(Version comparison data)
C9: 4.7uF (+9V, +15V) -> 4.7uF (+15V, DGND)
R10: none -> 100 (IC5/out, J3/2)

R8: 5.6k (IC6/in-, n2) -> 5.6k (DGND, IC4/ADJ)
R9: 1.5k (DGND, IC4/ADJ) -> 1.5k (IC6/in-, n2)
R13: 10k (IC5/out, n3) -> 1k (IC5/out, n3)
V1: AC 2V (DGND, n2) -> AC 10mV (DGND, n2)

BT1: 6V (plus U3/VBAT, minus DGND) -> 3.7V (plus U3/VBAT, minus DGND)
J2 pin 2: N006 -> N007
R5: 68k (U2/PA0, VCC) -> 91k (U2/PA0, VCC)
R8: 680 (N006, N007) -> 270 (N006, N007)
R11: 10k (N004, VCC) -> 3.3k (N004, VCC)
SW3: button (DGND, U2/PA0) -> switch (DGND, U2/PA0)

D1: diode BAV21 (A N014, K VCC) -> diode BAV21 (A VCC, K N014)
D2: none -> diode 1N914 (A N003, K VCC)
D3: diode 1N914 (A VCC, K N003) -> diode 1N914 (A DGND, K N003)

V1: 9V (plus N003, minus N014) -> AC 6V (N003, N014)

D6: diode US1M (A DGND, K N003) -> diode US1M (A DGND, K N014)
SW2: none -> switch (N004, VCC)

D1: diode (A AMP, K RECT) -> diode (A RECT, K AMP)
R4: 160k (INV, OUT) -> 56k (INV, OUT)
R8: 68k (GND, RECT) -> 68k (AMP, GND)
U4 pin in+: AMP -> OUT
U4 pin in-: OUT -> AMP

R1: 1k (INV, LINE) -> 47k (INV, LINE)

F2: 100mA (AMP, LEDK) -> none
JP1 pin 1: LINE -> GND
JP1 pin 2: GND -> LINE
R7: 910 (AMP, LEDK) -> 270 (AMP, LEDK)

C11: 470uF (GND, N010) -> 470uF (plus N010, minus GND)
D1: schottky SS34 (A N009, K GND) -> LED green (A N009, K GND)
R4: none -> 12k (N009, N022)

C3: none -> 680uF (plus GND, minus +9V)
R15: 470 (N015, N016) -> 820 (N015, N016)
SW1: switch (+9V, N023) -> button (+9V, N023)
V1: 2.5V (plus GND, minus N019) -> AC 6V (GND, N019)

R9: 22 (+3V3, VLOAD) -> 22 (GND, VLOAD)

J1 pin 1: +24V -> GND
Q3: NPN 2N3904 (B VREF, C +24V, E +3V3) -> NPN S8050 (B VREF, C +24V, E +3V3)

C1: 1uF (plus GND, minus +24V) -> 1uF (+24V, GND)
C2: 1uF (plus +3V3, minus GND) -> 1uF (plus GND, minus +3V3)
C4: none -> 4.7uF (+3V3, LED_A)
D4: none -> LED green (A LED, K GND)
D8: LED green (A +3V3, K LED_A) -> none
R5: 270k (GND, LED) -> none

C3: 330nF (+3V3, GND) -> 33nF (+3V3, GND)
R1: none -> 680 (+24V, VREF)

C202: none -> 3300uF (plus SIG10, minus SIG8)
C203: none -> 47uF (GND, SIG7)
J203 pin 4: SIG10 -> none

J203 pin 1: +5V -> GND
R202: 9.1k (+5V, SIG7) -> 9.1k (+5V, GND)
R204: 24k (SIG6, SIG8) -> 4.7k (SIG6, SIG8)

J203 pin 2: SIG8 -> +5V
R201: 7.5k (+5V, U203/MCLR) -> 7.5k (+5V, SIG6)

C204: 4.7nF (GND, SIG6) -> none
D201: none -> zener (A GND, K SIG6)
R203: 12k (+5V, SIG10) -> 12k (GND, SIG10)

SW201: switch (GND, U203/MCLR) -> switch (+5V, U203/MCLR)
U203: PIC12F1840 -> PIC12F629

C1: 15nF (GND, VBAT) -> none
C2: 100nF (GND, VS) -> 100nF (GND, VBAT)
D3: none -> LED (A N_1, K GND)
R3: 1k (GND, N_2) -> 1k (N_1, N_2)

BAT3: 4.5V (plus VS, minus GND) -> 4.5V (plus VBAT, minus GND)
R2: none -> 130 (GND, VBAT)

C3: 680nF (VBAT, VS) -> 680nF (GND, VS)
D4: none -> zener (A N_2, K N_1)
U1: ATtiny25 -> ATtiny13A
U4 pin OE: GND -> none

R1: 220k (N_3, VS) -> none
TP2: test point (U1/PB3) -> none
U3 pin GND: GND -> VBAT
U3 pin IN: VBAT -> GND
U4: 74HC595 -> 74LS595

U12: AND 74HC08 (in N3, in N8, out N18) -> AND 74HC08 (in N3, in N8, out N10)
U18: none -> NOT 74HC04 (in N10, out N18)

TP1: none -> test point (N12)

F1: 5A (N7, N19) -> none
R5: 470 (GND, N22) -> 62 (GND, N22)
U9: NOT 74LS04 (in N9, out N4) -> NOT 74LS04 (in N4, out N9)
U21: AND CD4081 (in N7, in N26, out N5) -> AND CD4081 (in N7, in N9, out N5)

» Brief: Wherever the word "diode" appears in the entries above, copy that line.

» Worked solution:
D1: diode BAV21 (A N014, K VCC) -> diode BAV21 (A VCC, K N014)
D2: none -> diode 1N914 (A N003, K VCC)
D3: diode 1N914 (A VCC, K N003) -> diode 1N914 (A DGND, K N003)
D6: diode US1M (A DGND, K N003) -> diode US1M (A DGND, K N014)
D1: diode (A AMP, K RECT) -> diode (A RECT, K AMP)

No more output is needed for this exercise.